» **Required work**
Below are records with pictures. Transcribe exactly, and only, the lines from the line with "U17: XOR 74HC86" to the line with "C6: 18pF (PUMP, XI) -> 18pF (COM, XI)", both ends included, but not the pictures.

[Exercise inputs Boundary: Start]

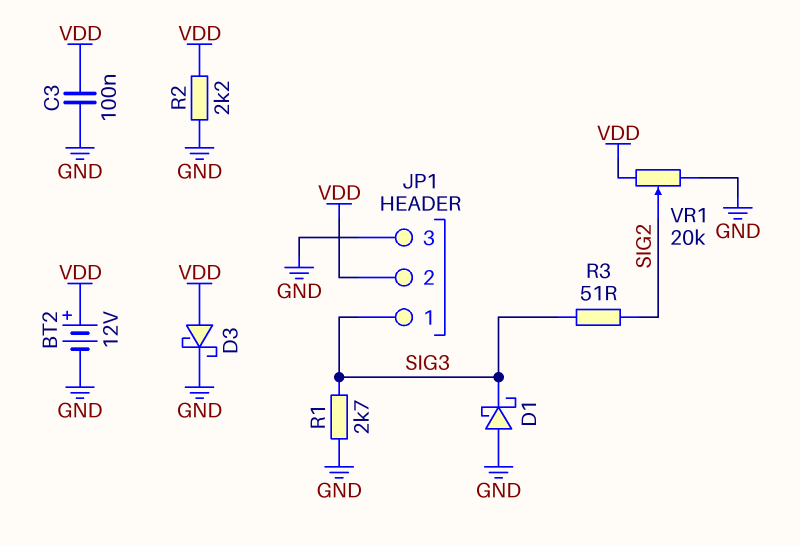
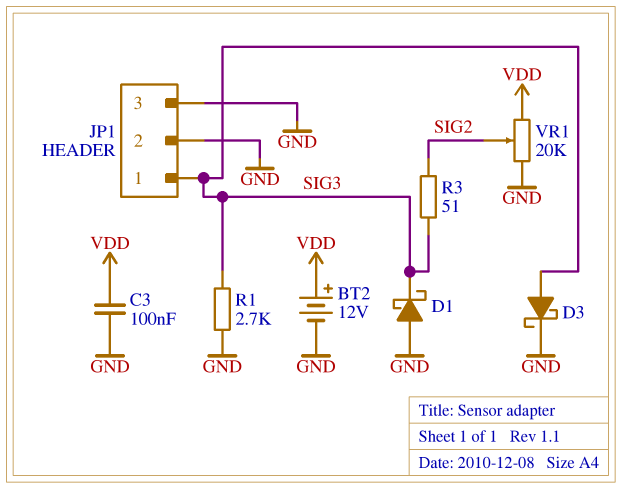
D3: schottky (A VDD, K GND) -> schottky (A SIG3, K GND)
JP1 pin 2: VDD -> GND
R2: 2.2k (GND, VDD) -> none

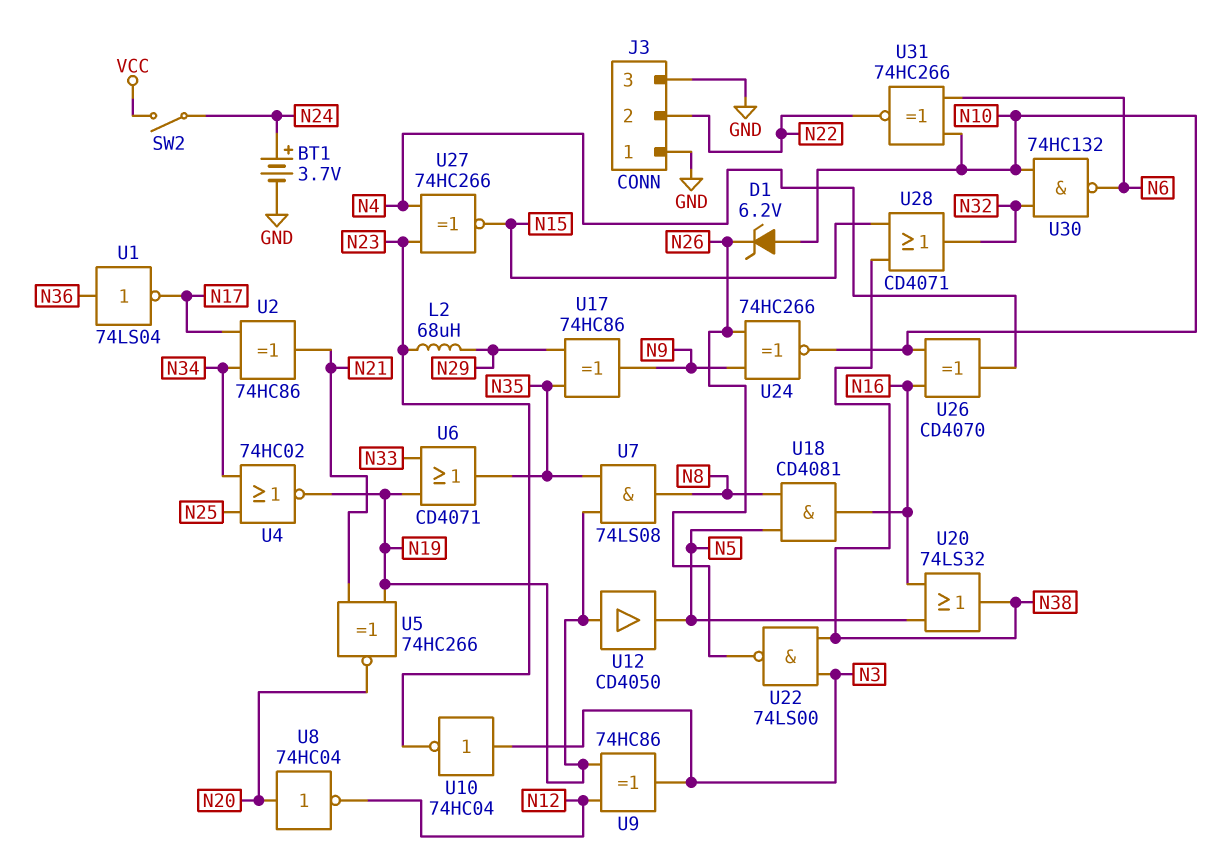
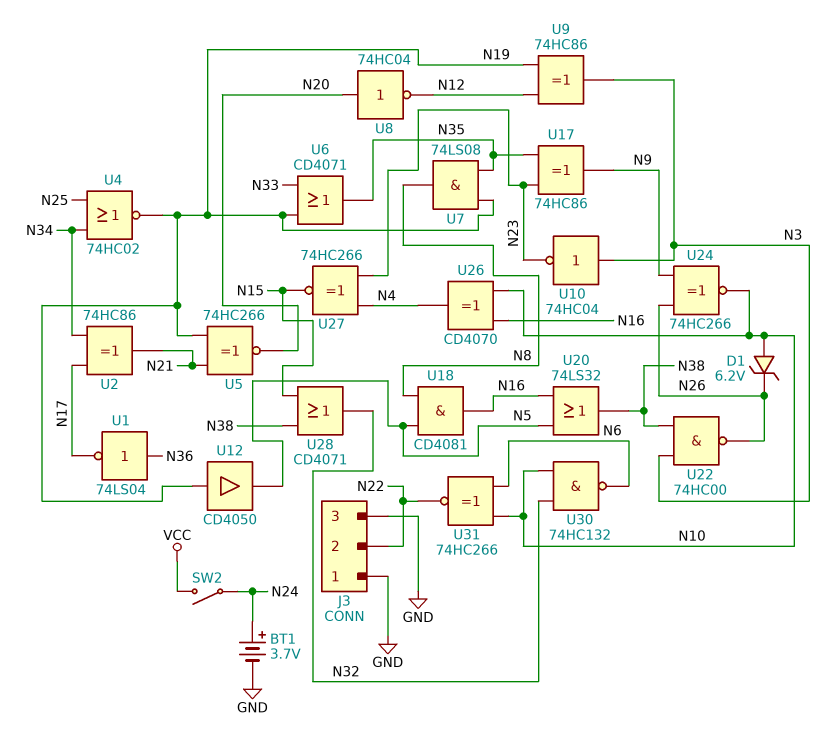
L2: 68uH (N23, N29) -> none
U17: XOR 74HC86 (in N29, in N35, out N9) -> XOR 74HC86 (in N23, in N35, out N9)
U22: NAND 74LS00 (in N3, in N38, out N26) -> NAND 74HC00 (in N3, in N38, out N26)

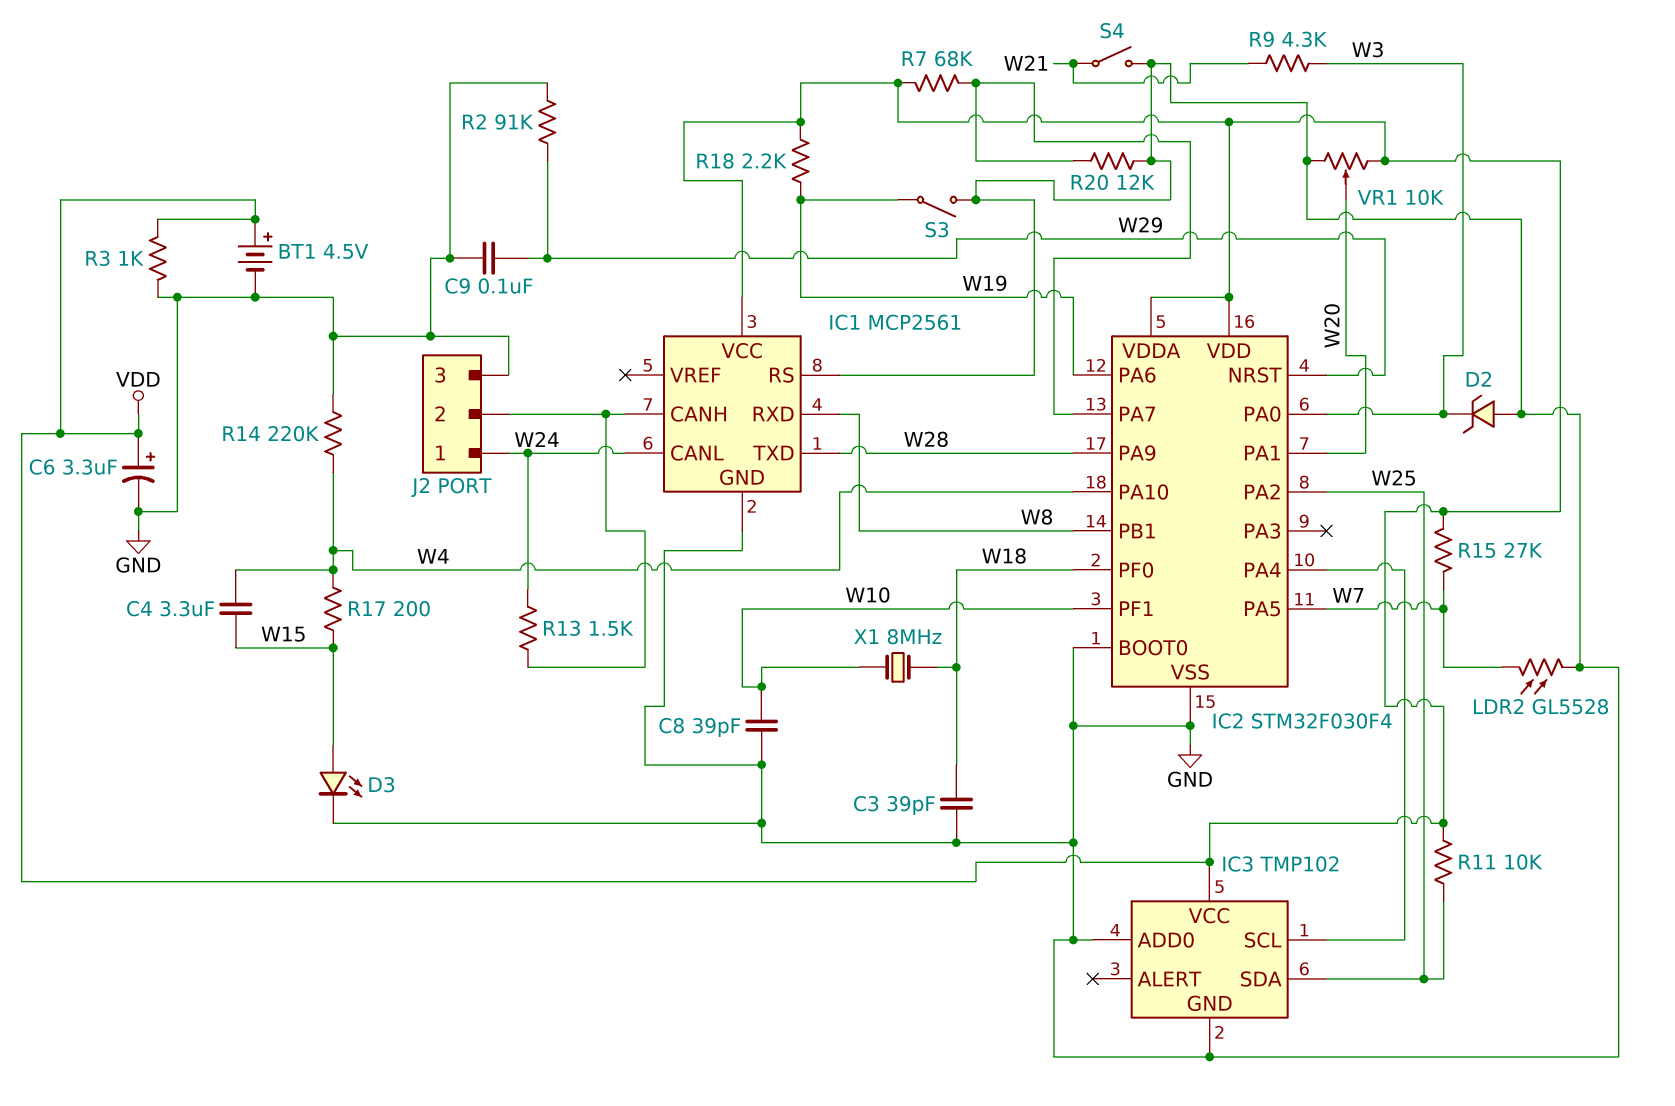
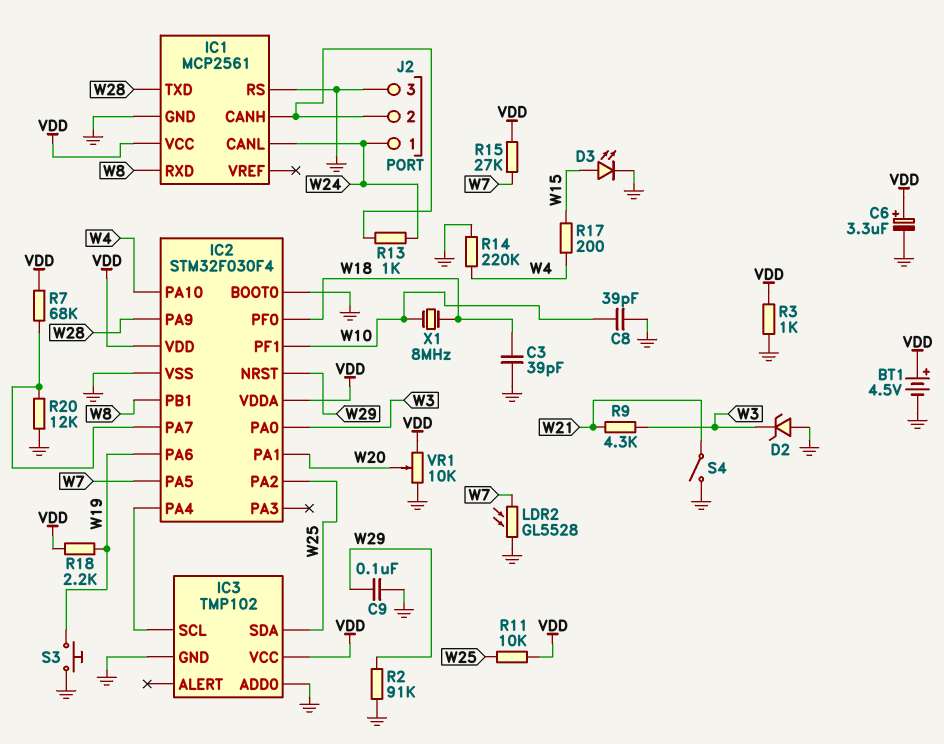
C4: 3.3uF (W4, W15) -> none
R13: 1.5k (IC1/CANH, W24) -> 1k (IC1/CANH, W24)
S3: switch (GND, W19) -> button (GND, W19)

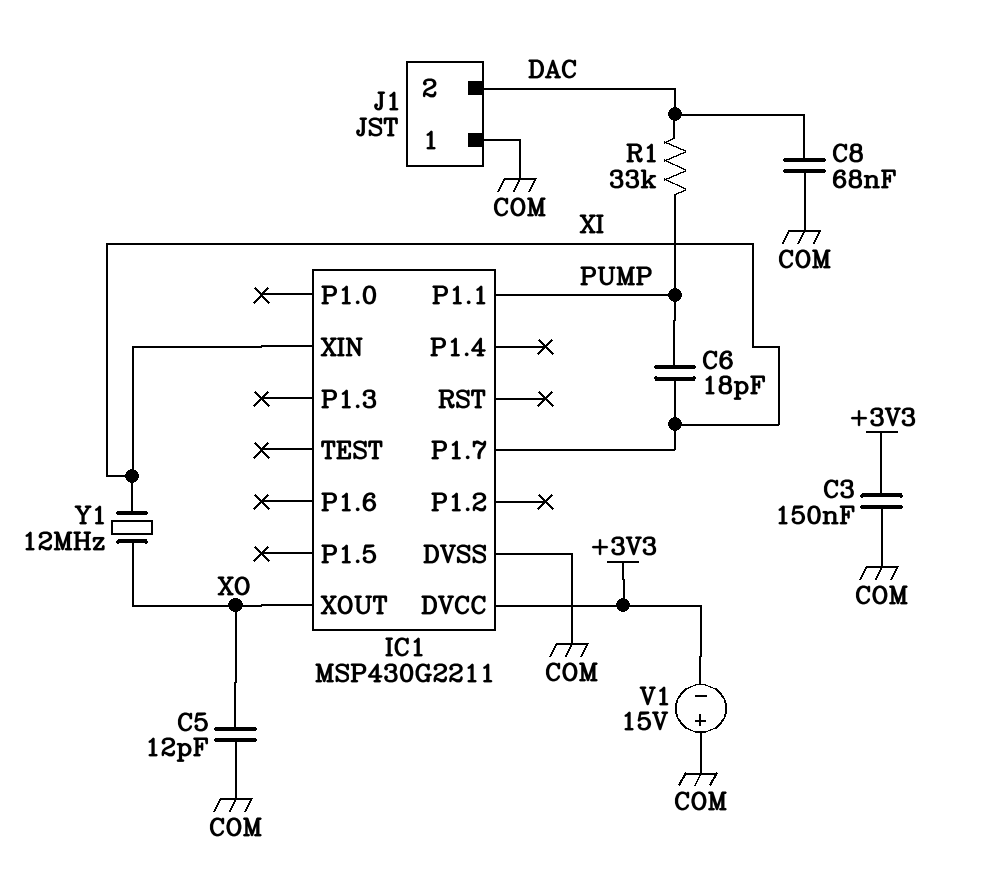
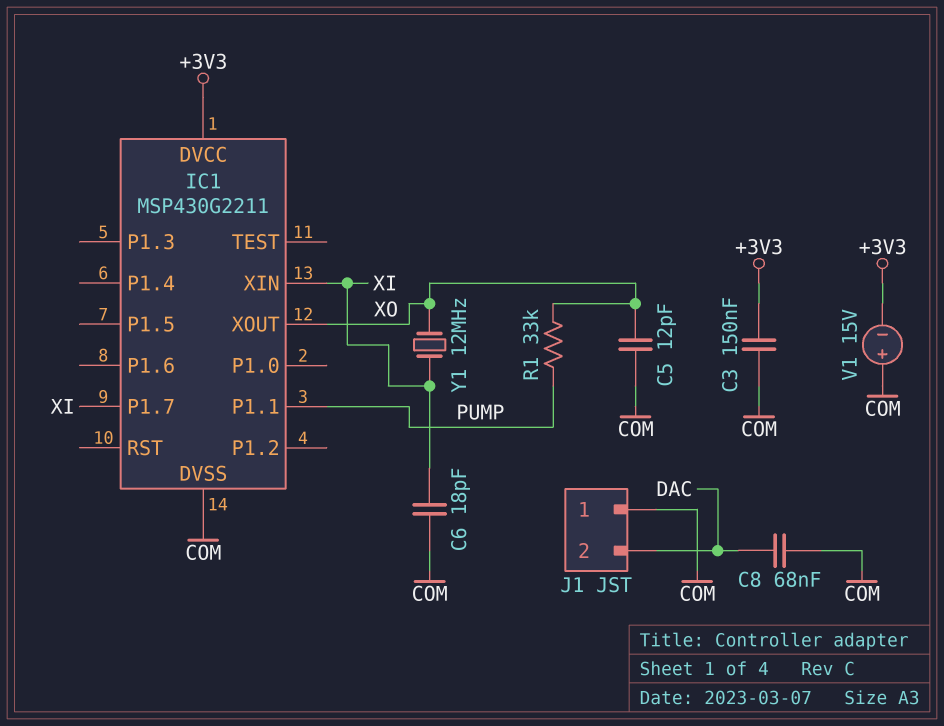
C6: 18pF (PUMP, XI) -> 18pF (COM, XI)
R1: 33k (DAC, PUMP) -> 33k (PUMP, XO)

[Exercise inputs Boundary: End]

» **Your solution**
U17: XOR 74HC86 (in N29, in N35, out N9) -> XOR 74HC86 (in N23, in N35, out N9)
U22: NAND 74LS00 (in N3, in N38, out N26) -> NAND 74HC00 (in N3, in N38, out N26)

C4: 3.3uF (W4, W15) -> none
R13: 1.5k (IC1/CANH, W24) -> 1k (IC1/CANH, W24)
S3: switch (GND, W19) -> button (GND, W19)

C6: 18pF (PUMP, XI) -> 18pF (COM, XI)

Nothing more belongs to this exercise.